Work to complete: Reproduce the listing below exactly, minus its pictures.

Data below:
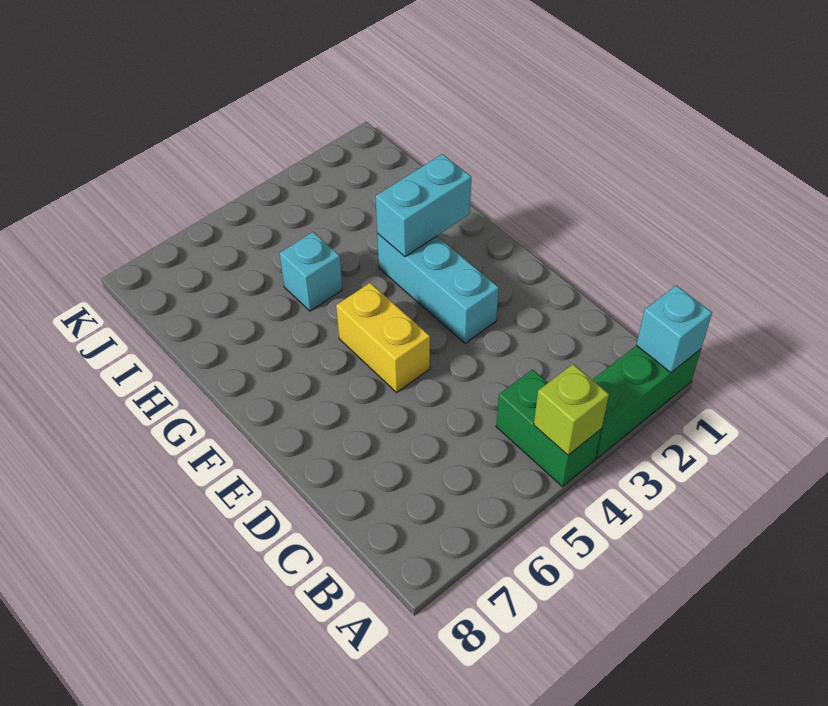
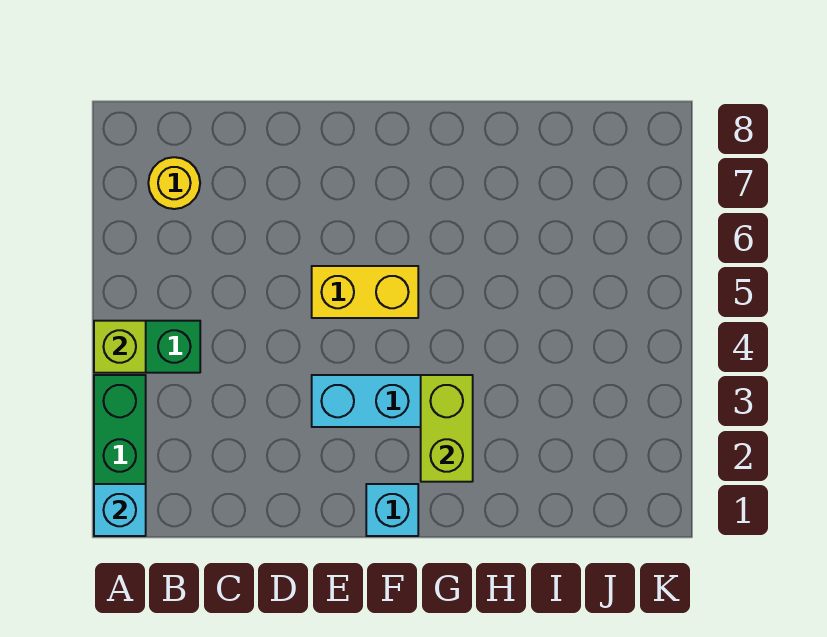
none -> yellow round brick B7 level 1
cyan brick G2:G3 level 2 -> lime brick G2:G3 level 2
cyan brick H5 level 1 -> cyan brick F1 level 1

Exercise answer:
none -> yellow round brick B7 level 1
cyan brick G2:G3 level 2 -> lime brick G2:G3 level 2
cyan brick H5 level 1 -> cyan brick F1 level 1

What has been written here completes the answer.